▶ _The task_
Filter the entries and keep only the lines where the string "purple" appears.

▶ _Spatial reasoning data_
BEGIN

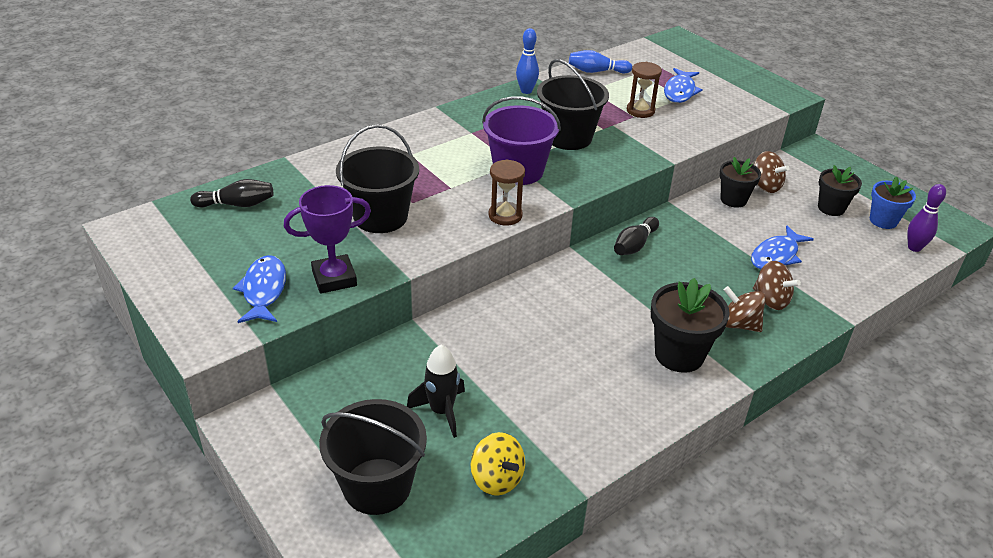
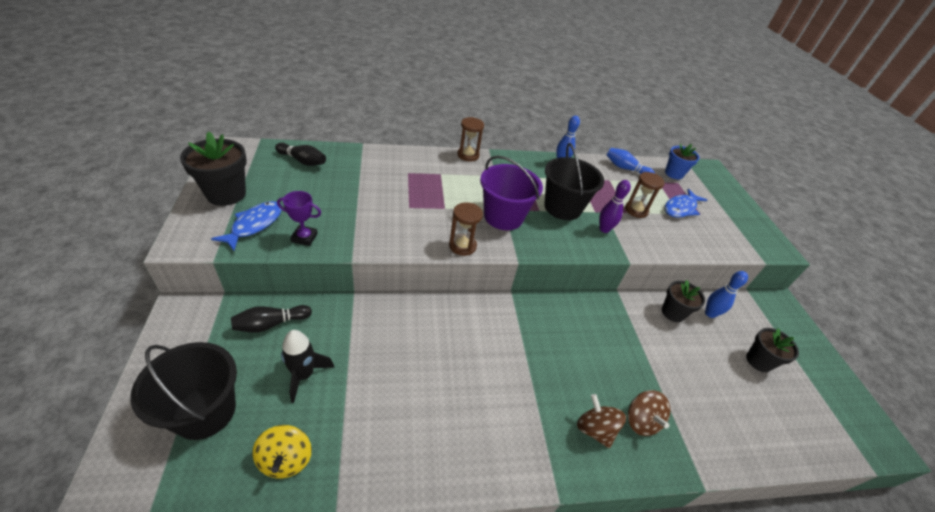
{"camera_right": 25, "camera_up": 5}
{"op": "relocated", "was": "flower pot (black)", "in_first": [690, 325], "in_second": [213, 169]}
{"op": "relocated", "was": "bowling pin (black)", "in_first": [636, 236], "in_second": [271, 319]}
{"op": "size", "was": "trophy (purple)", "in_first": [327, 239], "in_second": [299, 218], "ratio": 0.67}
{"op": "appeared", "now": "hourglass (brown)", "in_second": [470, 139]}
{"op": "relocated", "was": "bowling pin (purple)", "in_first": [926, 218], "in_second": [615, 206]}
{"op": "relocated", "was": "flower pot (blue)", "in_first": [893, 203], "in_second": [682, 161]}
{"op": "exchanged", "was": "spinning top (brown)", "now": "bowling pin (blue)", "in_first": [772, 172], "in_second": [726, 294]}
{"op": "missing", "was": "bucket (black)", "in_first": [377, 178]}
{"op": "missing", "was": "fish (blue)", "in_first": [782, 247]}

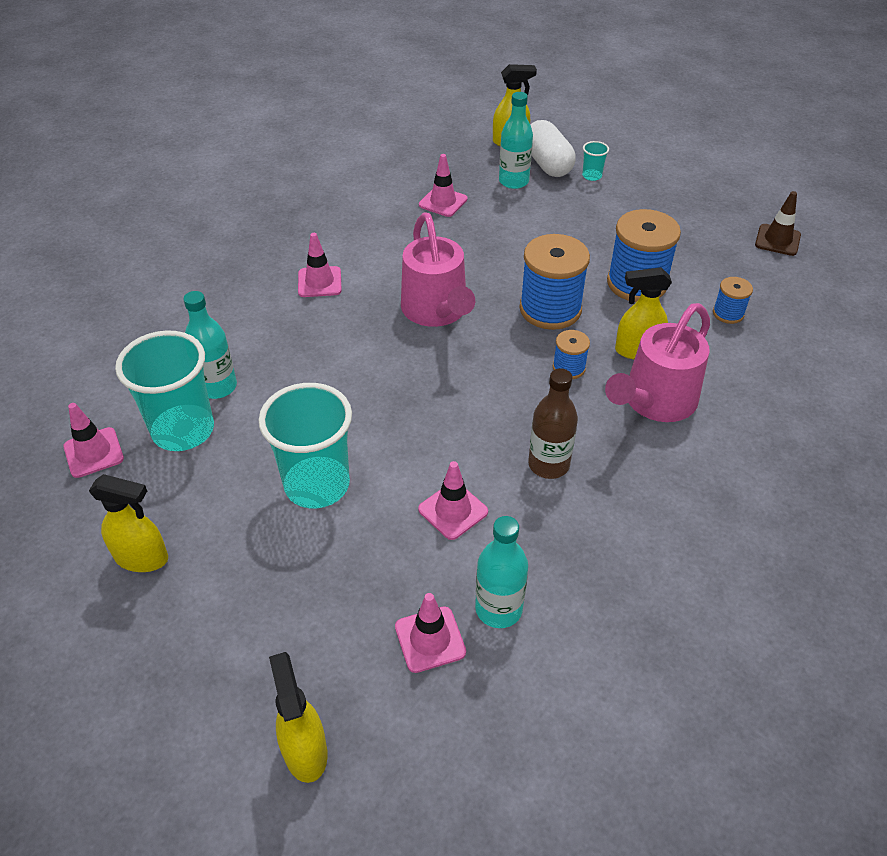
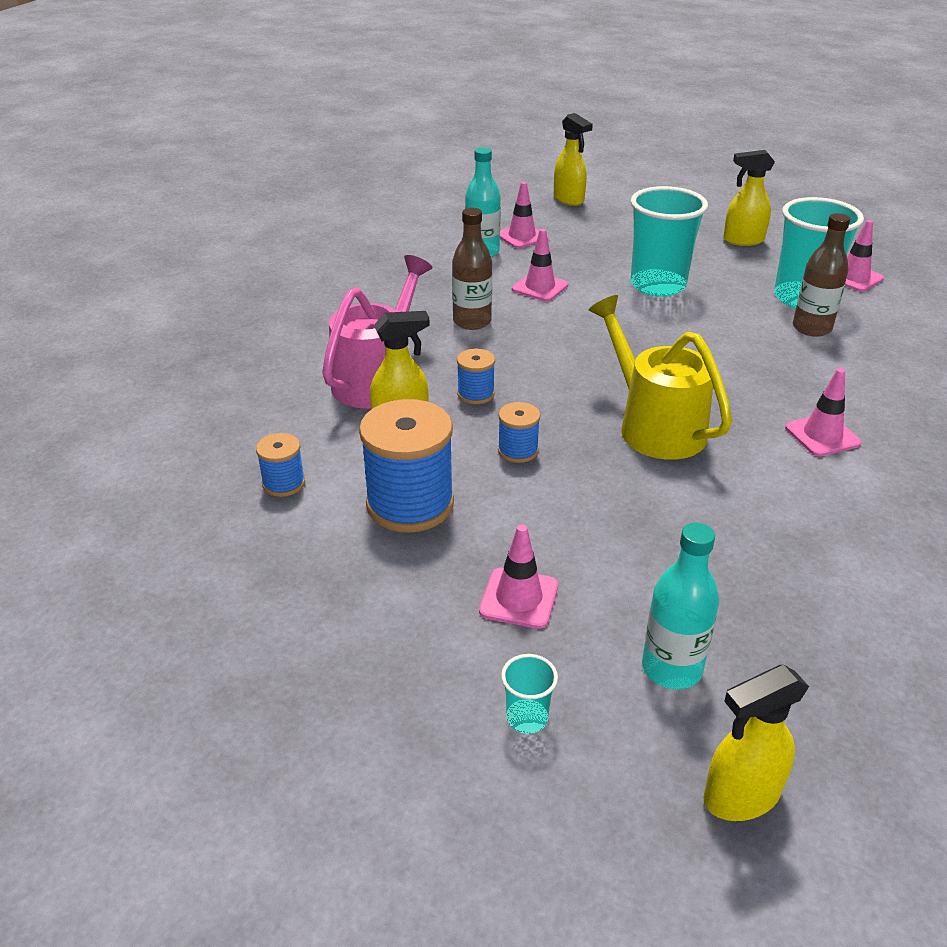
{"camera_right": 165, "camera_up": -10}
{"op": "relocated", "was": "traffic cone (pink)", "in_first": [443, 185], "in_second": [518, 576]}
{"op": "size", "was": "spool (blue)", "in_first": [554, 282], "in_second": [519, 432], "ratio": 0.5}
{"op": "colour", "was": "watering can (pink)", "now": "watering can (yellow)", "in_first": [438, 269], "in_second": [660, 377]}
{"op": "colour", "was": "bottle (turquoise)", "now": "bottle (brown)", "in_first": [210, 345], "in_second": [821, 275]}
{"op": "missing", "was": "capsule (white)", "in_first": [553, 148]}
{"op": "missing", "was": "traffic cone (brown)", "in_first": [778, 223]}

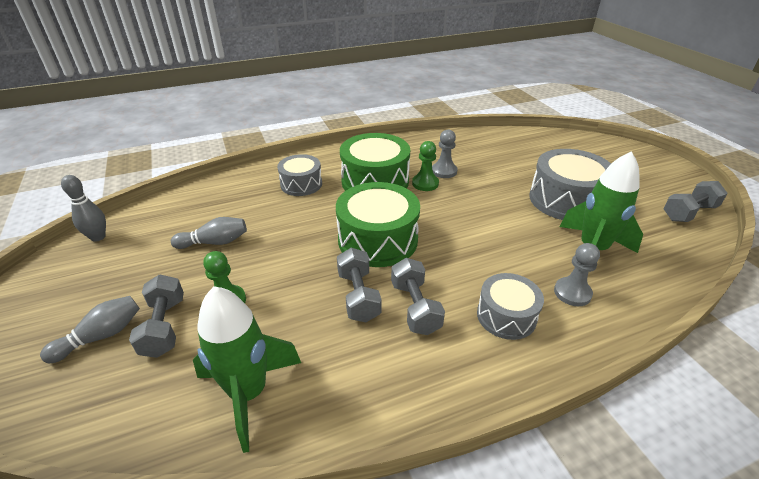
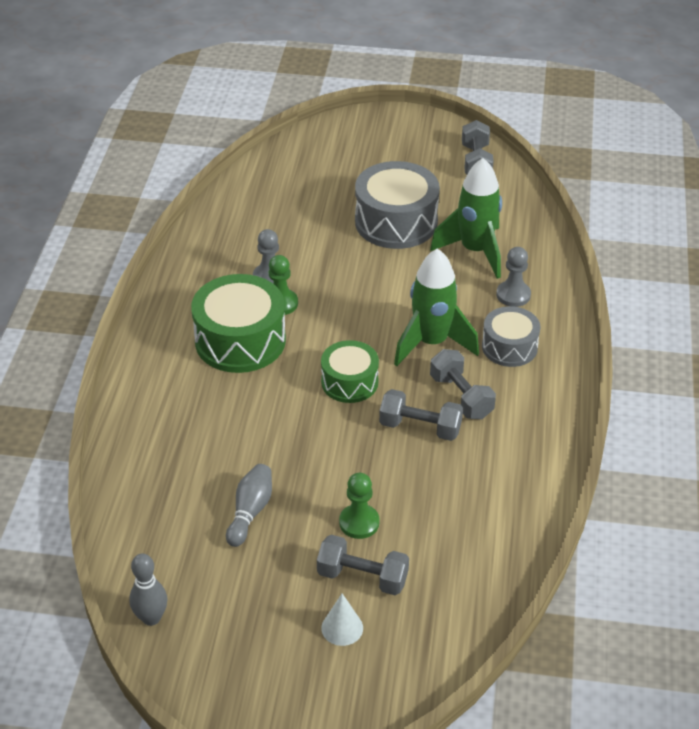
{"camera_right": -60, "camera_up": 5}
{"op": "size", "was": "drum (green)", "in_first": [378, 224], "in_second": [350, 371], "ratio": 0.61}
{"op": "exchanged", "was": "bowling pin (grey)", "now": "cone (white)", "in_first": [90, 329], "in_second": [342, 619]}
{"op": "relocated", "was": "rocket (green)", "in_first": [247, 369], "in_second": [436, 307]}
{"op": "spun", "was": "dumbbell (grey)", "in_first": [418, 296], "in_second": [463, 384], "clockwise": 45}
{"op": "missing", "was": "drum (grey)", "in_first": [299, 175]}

END

▶ _Problem solution_
{"op": "size", "was": "trophy (purple)", "in_first": [327, 239], "in_second": [299, 218], "ratio": 0.67}
{"op": "relocated", "was": "bowling pin (purple)", "in_first": [926, 218], "in_second": [615, 206]}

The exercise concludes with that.